GOAL OF THE EXERCISE - In how many lines of the records does the word "shoe" appear? Reply with the number and nothing else.

DATA FOR THE TASK -

::::::

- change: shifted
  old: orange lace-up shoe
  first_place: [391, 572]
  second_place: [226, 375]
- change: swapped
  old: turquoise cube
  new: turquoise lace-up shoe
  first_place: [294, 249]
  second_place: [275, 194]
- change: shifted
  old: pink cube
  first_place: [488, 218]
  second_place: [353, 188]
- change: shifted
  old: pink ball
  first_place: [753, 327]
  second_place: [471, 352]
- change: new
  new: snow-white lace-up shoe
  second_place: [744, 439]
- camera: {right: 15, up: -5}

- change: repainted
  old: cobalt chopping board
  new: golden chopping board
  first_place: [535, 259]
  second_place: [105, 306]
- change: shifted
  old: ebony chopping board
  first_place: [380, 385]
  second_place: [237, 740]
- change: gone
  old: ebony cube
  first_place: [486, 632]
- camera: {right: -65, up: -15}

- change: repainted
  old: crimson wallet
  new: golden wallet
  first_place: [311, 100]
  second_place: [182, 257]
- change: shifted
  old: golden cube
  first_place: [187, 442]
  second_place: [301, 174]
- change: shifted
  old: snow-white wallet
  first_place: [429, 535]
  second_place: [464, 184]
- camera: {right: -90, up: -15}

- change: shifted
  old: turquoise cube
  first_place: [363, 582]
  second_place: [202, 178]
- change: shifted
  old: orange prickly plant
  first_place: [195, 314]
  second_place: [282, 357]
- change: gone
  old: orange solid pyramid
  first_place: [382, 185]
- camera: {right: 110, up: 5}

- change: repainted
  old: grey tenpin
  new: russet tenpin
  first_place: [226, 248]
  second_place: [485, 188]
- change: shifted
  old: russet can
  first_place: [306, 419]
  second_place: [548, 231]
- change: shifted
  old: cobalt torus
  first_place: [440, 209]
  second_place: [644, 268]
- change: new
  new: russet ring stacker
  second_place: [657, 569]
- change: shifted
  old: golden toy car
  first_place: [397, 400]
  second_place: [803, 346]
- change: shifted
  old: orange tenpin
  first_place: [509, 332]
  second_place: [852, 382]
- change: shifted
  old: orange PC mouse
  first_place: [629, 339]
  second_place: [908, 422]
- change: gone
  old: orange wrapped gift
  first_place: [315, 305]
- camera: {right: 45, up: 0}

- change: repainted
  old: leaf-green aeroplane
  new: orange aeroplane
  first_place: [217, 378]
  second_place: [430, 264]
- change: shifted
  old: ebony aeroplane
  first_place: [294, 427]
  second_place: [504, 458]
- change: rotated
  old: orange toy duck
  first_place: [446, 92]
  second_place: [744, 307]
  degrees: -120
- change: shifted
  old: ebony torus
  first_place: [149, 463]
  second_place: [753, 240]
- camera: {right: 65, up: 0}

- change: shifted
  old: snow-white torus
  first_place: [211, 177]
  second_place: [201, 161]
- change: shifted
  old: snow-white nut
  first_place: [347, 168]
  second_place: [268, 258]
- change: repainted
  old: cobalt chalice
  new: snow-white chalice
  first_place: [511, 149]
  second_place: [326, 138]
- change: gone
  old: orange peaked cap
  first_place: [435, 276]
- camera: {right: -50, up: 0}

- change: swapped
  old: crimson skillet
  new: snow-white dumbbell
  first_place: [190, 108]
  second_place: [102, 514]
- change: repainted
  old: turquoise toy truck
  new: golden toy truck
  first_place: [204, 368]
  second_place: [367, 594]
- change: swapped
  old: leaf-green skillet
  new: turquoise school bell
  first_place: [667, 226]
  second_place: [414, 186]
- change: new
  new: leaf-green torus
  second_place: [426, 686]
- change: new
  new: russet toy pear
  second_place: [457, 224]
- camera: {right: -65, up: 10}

::::::

OUTPUT - 3